### What you are asked to do
Without the images, write out all of the following entries exactly.

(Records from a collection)
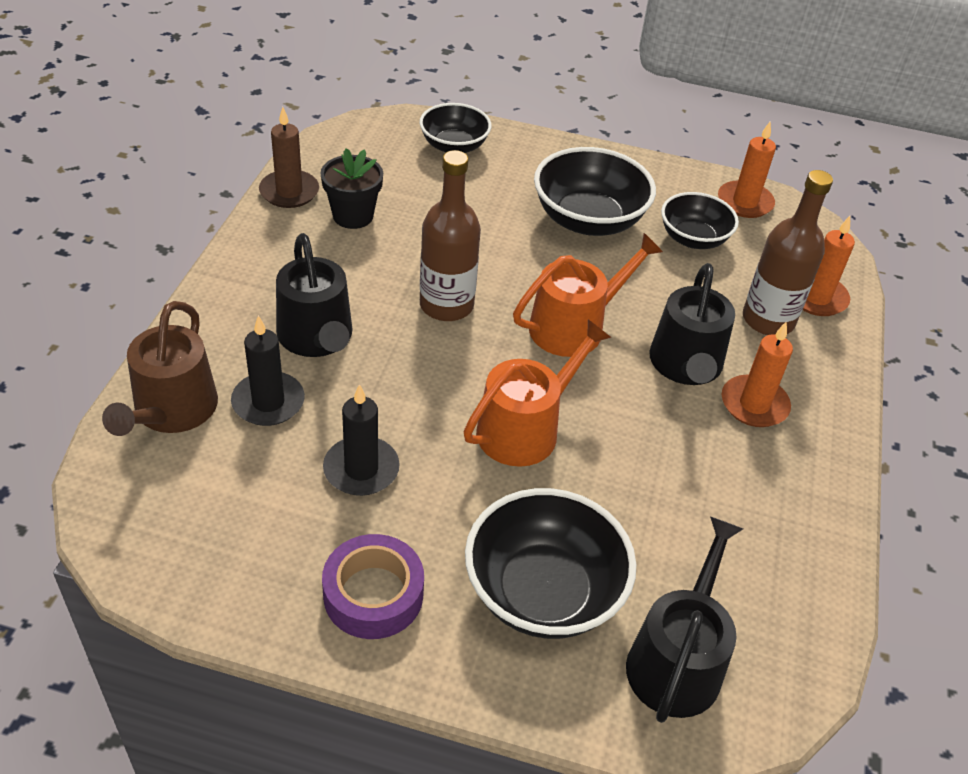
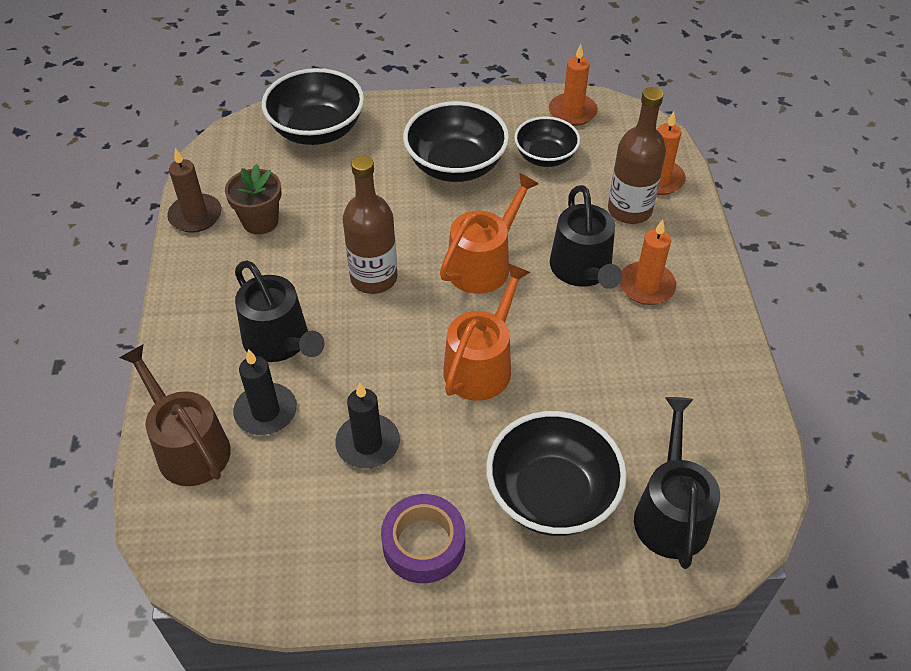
camera: 15 degrees left, 5 degrees up
(171, 411) = (188, 447): brown watering can -> brown watering can turned 150 degrees clockwise
(353, 216) = (260, 221): black flower pot -> brown flower pot
(454, 146) = (317, 130): black bowl -> black bowl, size x1.58

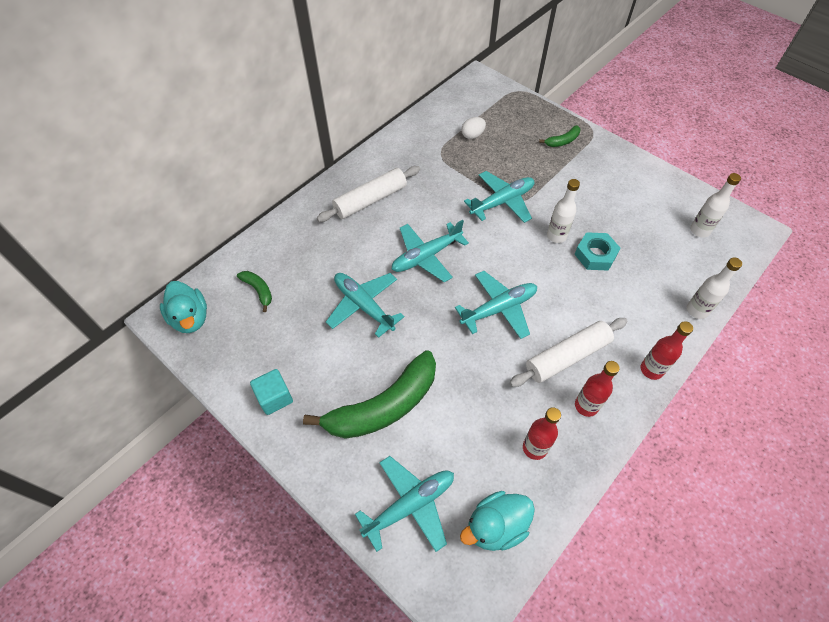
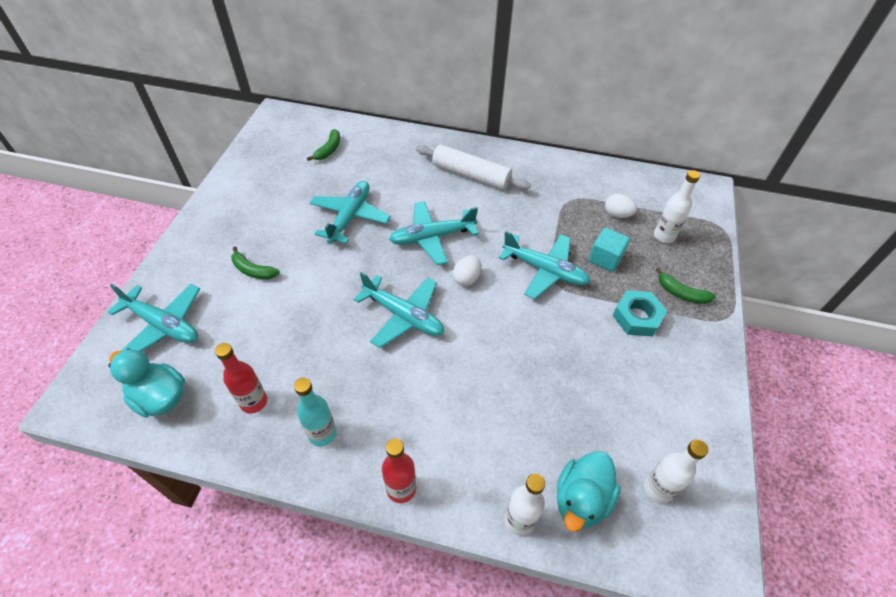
camera: 60 degrees right, 5 degrees down
(190, 318) = (283, 127): turquoise duck -> turquoise duck (581, 499)
(275, 397) = (233, 201): turquoise cube -> turquoise cube (605, 258)
(384, 406) = (253, 270): green banana -> green banana, size x0.44
(426, 256) = (432, 237): turquoise plane -> turquoise plane turned 45 degrees counterclockwise
(483, 252) = (466, 278): none -> white egg
(556, 236) = (533, 334): white bottle -> white bottle (664, 236)
(567, 356) = (376, 396): white rolling pin -> none
(586, 406) = (322, 433): red bottle -> turquoise bottle
(595, 255) = (532, 380): turquoise nut -> turquoise nut (637, 317)

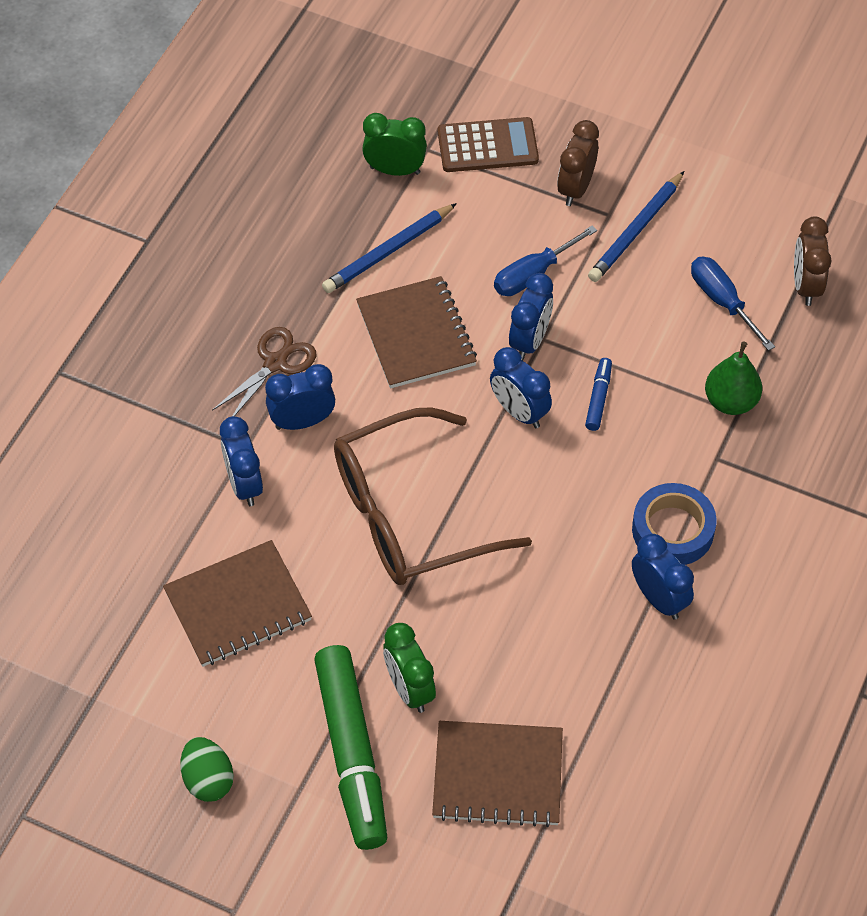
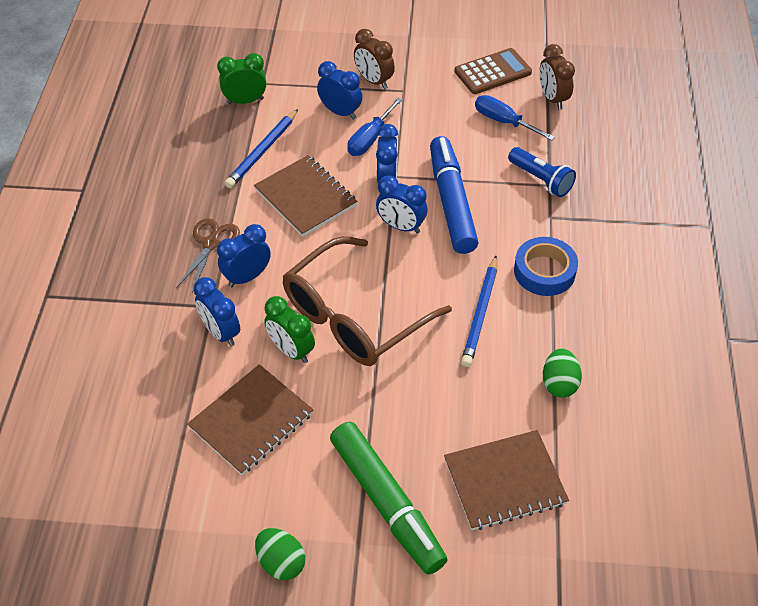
camera: 20 degrees left, 5 degrees down
(409, 689) = (409, 440): green clock -> green clock (291, 350)
(487, 146) = (303, 71): brown calculator -> brown calculator (492, 72)
(575, 188) = (374, 81): brown clock -> brown clock turned 45 degrees counterclockwise
(598, 398) = (451, 202): blue marker -> blue marker, size x2.34
(619, 680) = (559, 383): none -> green egg
(635, 230) = (425, 95): blue pencil -> blue pencil (480, 314)
(659, 599) = (558, 319): blue clock -> blue clock (340, 112)
(730, 401) = (541, 180): green pear -> blue flashlight

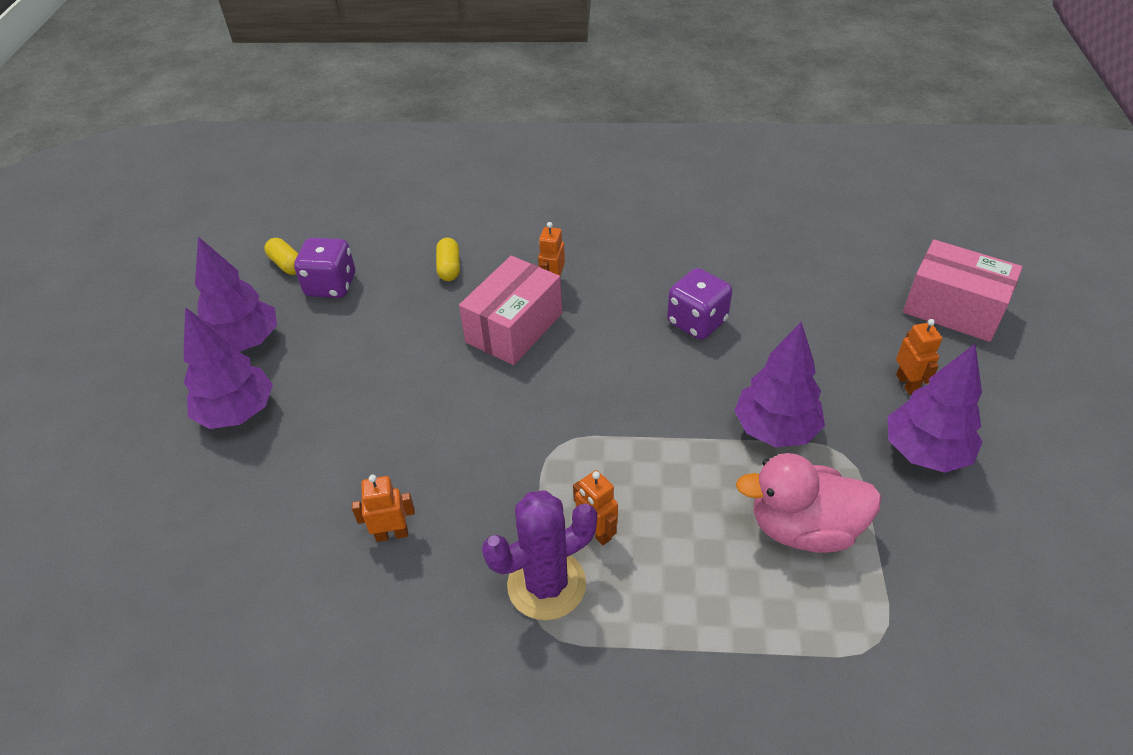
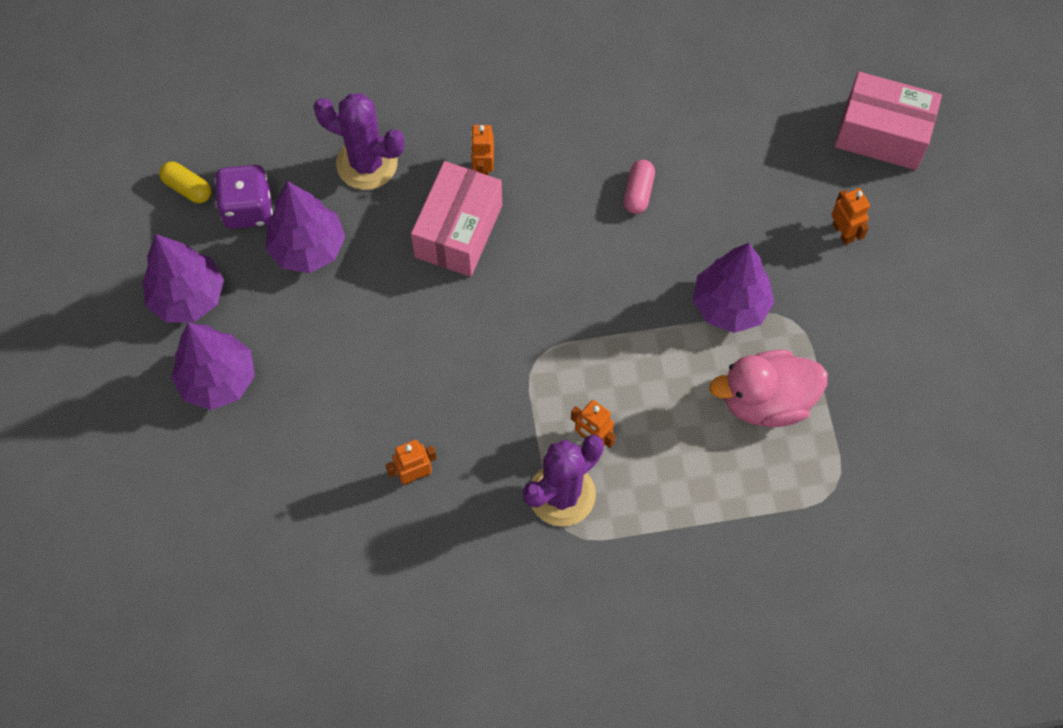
camera: 15 degrees left, 20 degrees up
(449, 268) = (367, 163): yellow capsule -> purple cactus
(697, 322) = (638, 192): purple dice -> pink capsule
(925, 452) = (862, 305): purple tree -> purple tree (308, 248)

### Response to the exercise
camera: 15 degrees left, 5 degrees up
(171, 411) = (188, 447): brown watering can -> brown watering can turned 150 degrees clockwise
(353, 216) = (260, 221): black flower pot -> brown flower pot
(454, 146) = (317, 130): black bowl -> black bowl, size x1.58

camera: 60 degrees right, 5 degrees down
(190, 318) = (283, 127): turquoise duck -> turquoise duck (581, 499)
(275, 397) = (233, 201): turquoise cube -> turquoise cube (605, 258)
(384, 406) = (253, 270): green banana -> green banana, size x0.44
(426, 256) = (432, 237): turquoise plane -> turquoise plane turned 45 degrees counterclockwise
(483, 252) = (466, 278): none -> white egg
(556, 236) = (533, 334): white bottle -> white bottle (664, 236)
(567, 356) = (376, 396): white rolling pin -> none
(586, 406) = (322, 433): red bottle -> turquoise bottle
(595, 255) = (532, 380): turquoise nut -> turquoise nut (637, 317)

camera: 20 degrees left, 5 degrees down
(409, 689) = (409, 440): green clock -> green clock (291, 350)
(487, 146) = (303, 71): brown calculator -> brown calculator (492, 72)
(575, 188) = (374, 81): brown clock -> brown clock turned 45 degrees counterclockwise
(598, 398) = (451, 202): blue marker -> blue marker, size x2.34
(619, 680) = (559, 383): none -> green egg
(635, 230) = (425, 95): blue pencil -> blue pencil (480, 314)
(659, 599) = (558, 319): blue clock -> blue clock (340, 112)
(730, 401) = (541, 180): green pear -> blue flashlight

camera: 15 degrees left, 20 degrees up
(449, 268) = (367, 163): yellow capsule -> purple cactus
(697, 322) = (638, 192): purple dice -> pink capsule
(925, 452) = (862, 305): purple tree -> purple tree (308, 248)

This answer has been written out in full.